YOUR OBJECTIVE » Retype exactly the span of lines below from the one with "orange rectangle: (133, 241)" through the one with "blue triangle: (33, 131) -> (32, 256), moved". Do not include pictures.

Colored shape movement records
━━━━

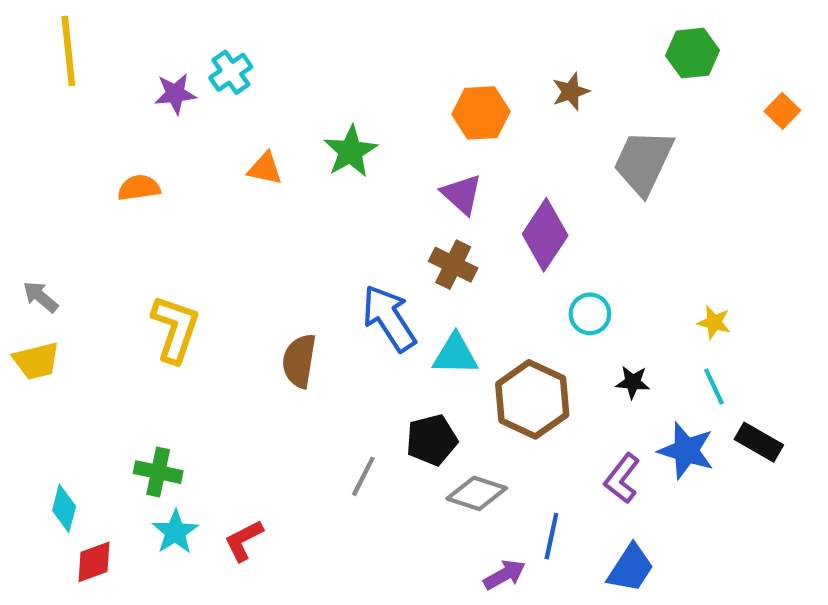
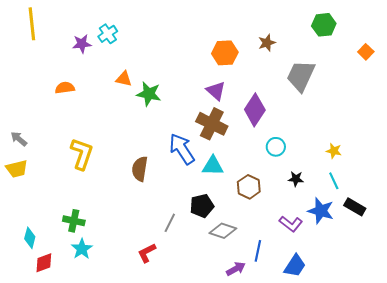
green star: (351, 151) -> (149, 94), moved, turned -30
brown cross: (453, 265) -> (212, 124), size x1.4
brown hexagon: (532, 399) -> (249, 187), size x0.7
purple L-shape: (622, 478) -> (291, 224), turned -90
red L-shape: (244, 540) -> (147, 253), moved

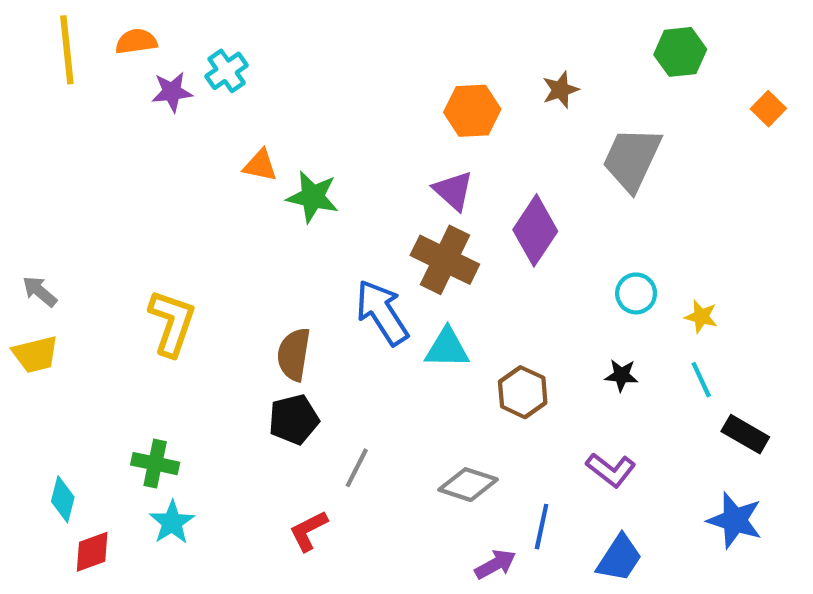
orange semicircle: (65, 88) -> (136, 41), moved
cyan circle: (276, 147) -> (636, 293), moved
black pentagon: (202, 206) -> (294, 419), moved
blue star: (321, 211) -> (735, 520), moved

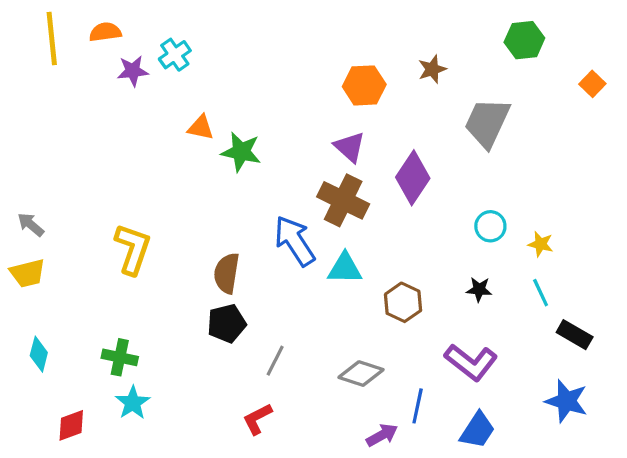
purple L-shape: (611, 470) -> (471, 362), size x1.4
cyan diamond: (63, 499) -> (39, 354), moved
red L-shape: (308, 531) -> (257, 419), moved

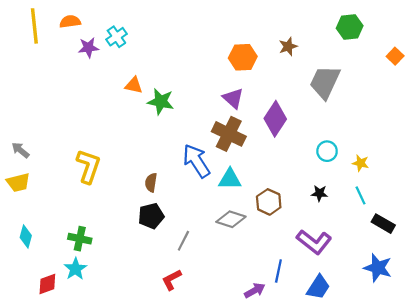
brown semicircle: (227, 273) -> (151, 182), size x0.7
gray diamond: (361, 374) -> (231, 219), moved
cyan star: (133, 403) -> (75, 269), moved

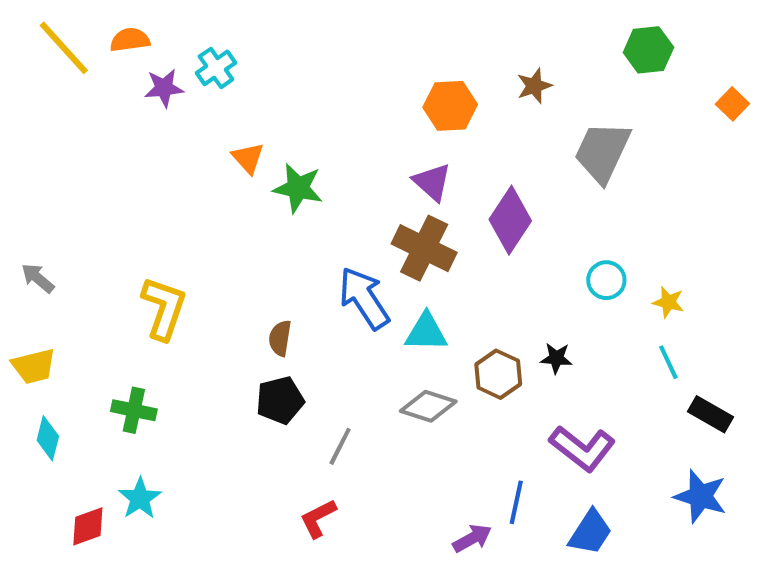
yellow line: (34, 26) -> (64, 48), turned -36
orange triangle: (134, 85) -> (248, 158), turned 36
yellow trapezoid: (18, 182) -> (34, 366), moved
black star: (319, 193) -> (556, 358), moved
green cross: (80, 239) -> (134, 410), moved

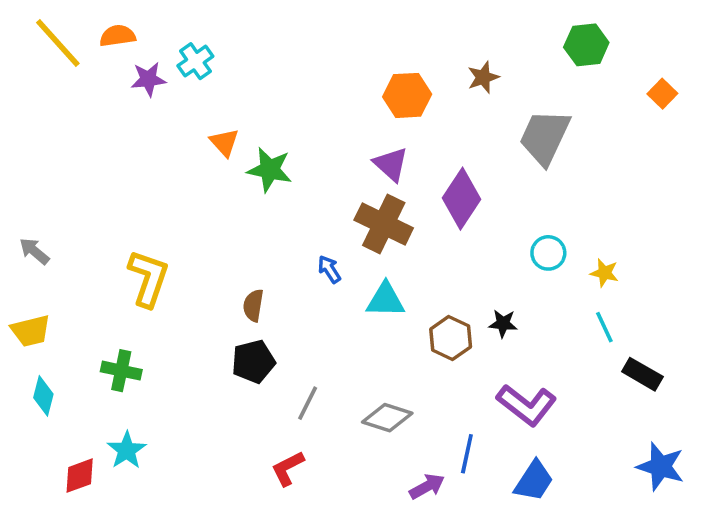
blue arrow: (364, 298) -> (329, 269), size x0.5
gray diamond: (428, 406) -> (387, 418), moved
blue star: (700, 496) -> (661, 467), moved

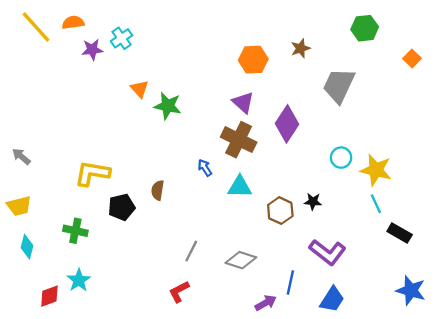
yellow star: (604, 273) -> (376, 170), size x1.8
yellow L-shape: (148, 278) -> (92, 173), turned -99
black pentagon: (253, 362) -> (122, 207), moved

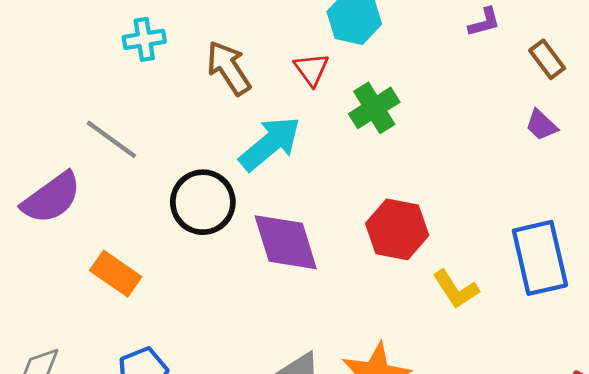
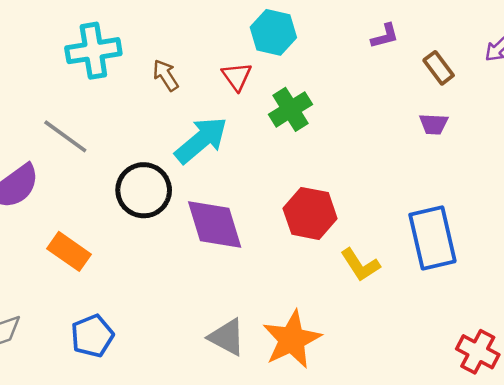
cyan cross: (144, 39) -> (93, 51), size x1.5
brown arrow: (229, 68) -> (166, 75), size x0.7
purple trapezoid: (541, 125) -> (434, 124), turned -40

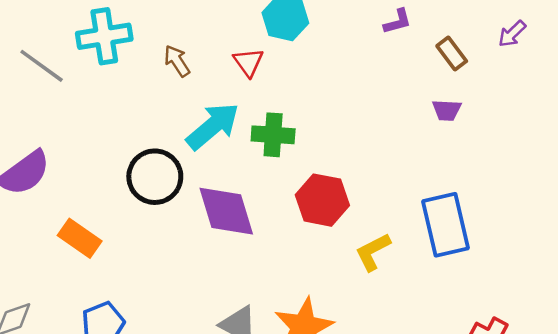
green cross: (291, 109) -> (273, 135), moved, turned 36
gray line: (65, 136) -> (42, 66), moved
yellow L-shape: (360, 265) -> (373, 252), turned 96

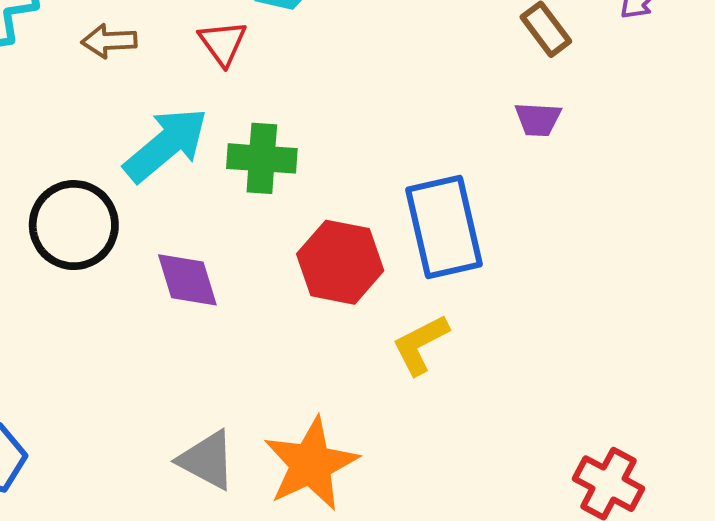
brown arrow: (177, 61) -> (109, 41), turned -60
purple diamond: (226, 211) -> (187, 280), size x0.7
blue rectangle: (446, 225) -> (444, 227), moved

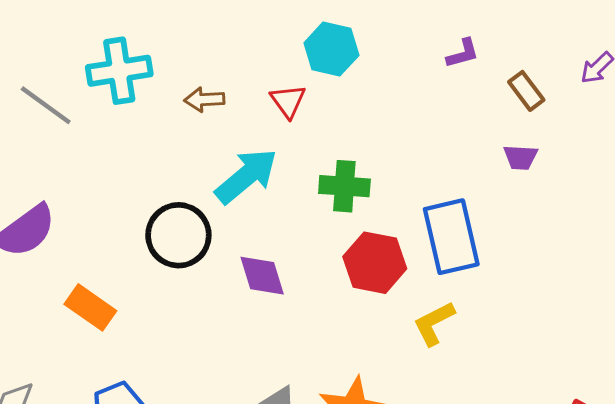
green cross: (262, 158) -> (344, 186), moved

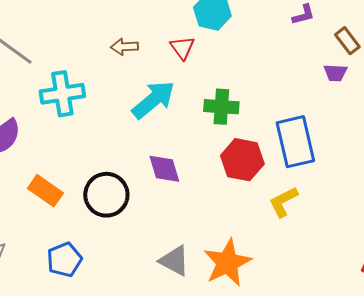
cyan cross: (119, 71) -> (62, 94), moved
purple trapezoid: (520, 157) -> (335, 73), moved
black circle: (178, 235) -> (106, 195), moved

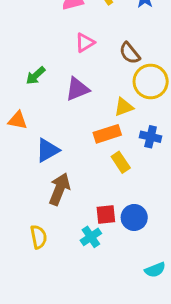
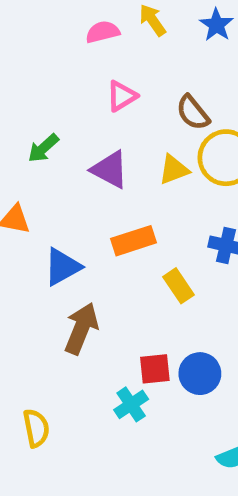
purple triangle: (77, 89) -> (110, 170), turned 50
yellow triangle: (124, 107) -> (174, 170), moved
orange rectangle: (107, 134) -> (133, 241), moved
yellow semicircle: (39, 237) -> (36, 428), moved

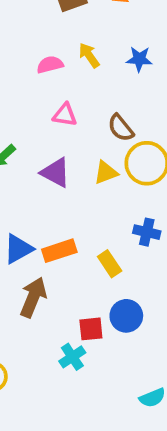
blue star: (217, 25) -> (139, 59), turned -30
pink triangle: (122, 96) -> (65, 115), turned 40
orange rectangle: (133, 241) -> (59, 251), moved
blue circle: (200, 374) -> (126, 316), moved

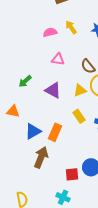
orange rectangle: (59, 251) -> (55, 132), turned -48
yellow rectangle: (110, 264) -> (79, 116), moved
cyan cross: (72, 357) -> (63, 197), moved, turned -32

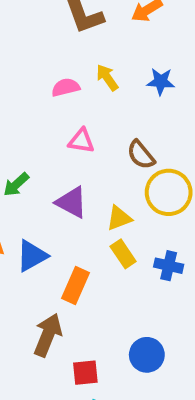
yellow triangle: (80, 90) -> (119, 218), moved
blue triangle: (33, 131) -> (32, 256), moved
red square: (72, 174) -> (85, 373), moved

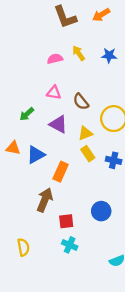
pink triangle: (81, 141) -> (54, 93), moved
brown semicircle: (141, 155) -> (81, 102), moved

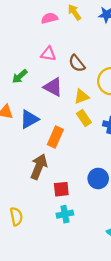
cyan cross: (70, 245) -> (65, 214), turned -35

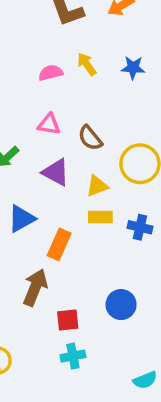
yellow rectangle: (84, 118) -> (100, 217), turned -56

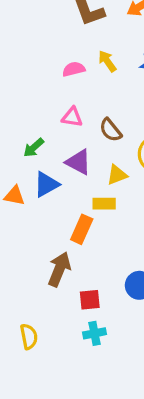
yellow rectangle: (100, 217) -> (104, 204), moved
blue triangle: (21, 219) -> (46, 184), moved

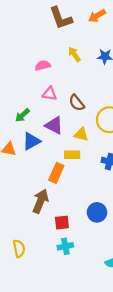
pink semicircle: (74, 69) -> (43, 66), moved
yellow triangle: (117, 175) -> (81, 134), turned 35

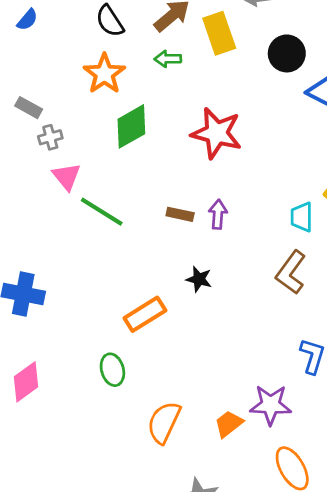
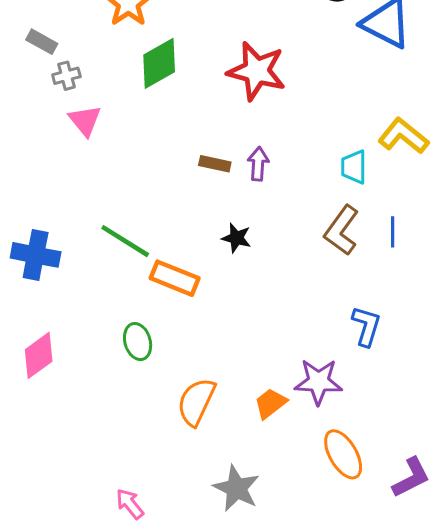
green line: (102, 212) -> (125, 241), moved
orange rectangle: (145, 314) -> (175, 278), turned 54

━━━━

SOLUTION TO THIS PROBLEM »
orange rectangle: (133, 241) -> (59, 251), moved
blue circle: (200, 374) -> (126, 316), moved

orange rectangle: (59, 251) -> (55, 132), turned -48
yellow rectangle: (110, 264) -> (79, 116), moved
cyan cross: (72, 357) -> (63, 197), moved, turned -32

yellow triangle: (80, 90) -> (119, 218), moved
blue triangle: (33, 131) -> (32, 256), moved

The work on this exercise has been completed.